_Given problem:_ Pull out each line of the records below that contains the string "Clarinette" and copy it in full.

Collection entries:

= = = =

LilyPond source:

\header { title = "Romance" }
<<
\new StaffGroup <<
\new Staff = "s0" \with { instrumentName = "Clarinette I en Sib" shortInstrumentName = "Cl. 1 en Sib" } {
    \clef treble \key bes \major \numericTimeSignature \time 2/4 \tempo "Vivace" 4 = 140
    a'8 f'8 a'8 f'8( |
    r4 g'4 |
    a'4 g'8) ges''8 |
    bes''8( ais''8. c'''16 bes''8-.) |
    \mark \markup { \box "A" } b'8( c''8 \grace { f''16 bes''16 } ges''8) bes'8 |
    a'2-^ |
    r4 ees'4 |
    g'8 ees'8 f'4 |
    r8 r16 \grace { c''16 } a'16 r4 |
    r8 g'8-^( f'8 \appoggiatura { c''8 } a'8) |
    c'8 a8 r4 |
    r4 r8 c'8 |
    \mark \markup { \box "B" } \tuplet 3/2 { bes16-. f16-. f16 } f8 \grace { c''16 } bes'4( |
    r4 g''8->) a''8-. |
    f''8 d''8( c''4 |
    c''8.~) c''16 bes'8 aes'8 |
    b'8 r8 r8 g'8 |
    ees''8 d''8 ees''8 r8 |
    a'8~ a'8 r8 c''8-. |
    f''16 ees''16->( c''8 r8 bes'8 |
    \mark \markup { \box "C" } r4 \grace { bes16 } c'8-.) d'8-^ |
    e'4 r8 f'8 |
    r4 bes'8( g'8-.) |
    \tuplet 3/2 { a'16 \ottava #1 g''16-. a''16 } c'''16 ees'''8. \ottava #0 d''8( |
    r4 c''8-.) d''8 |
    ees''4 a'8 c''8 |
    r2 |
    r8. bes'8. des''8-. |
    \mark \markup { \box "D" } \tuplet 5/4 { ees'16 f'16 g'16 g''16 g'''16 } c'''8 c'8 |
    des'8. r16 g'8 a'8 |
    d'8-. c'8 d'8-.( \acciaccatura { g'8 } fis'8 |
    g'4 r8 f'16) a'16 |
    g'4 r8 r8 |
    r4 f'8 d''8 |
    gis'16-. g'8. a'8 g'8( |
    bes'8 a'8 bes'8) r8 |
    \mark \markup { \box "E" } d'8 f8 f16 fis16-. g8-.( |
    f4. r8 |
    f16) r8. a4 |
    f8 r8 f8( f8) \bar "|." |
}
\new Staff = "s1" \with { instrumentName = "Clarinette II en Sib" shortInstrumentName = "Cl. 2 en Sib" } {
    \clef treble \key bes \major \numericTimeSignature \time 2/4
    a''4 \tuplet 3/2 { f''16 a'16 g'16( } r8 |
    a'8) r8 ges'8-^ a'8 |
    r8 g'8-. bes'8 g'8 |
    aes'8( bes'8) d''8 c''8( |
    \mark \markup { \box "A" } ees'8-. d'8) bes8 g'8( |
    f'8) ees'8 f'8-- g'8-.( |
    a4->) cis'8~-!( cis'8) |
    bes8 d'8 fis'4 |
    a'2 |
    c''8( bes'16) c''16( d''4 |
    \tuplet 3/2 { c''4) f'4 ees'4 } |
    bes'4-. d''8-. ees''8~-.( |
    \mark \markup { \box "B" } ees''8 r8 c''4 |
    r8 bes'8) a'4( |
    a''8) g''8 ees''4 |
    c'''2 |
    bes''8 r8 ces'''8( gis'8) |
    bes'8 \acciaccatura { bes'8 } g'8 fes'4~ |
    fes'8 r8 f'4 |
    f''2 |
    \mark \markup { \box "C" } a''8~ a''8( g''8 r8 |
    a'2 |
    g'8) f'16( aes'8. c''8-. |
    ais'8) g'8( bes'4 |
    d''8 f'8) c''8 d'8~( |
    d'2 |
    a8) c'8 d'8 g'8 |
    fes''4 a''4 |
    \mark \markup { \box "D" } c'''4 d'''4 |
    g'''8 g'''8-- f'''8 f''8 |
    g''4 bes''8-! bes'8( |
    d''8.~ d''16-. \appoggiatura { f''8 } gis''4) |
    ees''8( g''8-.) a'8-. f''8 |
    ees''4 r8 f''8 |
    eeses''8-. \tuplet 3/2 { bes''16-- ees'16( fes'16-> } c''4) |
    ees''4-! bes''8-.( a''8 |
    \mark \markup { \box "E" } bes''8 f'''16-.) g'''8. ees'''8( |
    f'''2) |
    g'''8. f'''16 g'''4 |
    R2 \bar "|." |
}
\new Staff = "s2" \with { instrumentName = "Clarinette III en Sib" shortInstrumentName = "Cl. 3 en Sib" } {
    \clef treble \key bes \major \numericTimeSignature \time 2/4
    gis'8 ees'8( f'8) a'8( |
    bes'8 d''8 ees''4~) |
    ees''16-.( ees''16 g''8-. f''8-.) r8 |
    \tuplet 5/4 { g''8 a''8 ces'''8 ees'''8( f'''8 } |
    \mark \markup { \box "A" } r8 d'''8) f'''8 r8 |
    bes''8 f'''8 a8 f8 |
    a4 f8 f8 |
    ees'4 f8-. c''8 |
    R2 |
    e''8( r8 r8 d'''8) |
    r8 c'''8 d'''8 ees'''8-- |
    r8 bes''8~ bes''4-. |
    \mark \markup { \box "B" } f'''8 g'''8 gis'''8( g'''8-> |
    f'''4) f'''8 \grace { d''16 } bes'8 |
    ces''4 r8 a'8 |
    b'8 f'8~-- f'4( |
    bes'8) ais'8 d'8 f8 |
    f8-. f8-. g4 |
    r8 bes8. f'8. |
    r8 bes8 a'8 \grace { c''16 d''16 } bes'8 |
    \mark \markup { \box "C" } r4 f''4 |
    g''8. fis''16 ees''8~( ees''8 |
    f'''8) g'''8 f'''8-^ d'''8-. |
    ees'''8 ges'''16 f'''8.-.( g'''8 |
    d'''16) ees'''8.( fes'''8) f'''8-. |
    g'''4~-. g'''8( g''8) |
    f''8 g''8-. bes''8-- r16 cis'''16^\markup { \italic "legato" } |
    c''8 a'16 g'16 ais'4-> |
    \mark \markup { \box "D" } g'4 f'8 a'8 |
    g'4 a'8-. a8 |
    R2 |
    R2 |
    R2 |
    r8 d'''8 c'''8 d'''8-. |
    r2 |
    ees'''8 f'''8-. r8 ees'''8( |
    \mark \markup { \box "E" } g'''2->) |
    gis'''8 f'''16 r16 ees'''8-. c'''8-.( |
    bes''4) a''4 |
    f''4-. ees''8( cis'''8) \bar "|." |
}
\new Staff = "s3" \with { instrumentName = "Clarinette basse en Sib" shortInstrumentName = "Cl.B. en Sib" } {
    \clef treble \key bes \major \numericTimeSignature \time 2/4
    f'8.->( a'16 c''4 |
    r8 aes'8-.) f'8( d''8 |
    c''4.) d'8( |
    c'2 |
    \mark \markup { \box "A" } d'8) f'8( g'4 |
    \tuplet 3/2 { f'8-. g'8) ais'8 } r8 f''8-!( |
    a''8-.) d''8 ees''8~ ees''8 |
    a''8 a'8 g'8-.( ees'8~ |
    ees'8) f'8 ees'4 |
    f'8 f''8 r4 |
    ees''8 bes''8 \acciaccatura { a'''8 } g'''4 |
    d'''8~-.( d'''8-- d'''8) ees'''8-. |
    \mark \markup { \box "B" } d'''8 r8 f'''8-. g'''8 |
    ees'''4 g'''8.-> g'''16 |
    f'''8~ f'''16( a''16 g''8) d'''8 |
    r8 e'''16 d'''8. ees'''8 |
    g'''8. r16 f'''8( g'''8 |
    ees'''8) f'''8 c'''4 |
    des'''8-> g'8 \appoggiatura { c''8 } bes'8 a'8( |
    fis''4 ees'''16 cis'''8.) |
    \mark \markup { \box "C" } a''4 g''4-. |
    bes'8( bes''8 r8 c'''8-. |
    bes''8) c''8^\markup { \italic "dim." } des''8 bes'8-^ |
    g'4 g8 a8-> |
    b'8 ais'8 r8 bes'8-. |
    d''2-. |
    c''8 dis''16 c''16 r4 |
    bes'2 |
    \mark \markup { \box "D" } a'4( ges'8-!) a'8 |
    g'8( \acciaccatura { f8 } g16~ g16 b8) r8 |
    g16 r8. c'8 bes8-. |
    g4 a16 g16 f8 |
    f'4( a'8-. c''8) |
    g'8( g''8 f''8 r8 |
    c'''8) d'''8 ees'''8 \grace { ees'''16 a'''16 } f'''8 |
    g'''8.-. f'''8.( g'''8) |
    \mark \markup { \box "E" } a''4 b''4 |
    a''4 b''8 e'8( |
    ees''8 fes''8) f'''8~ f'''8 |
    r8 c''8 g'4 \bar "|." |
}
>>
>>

= = = =

_Final result:_
\new Staff = "s0" \with { instrumentName = "Clarinette I en Sib" shortInstrumentName = "Cl. 1 en Sib" } {
\new Staff = "s1" \with { instrumentName = "Clarinette II en Sib" shortInstrumentName = "Cl. 2 en Sib" } {
\new Staff = "s2" \with { instrumentName = "Clarinette III en Sib" shortInstrumentName = "Cl. 3 en Sib" } {
\new Staff = "s3" \with { instrumentName = "Clarinette basse en Sib" shortInstrumentName = "Cl.B. en Sib" } {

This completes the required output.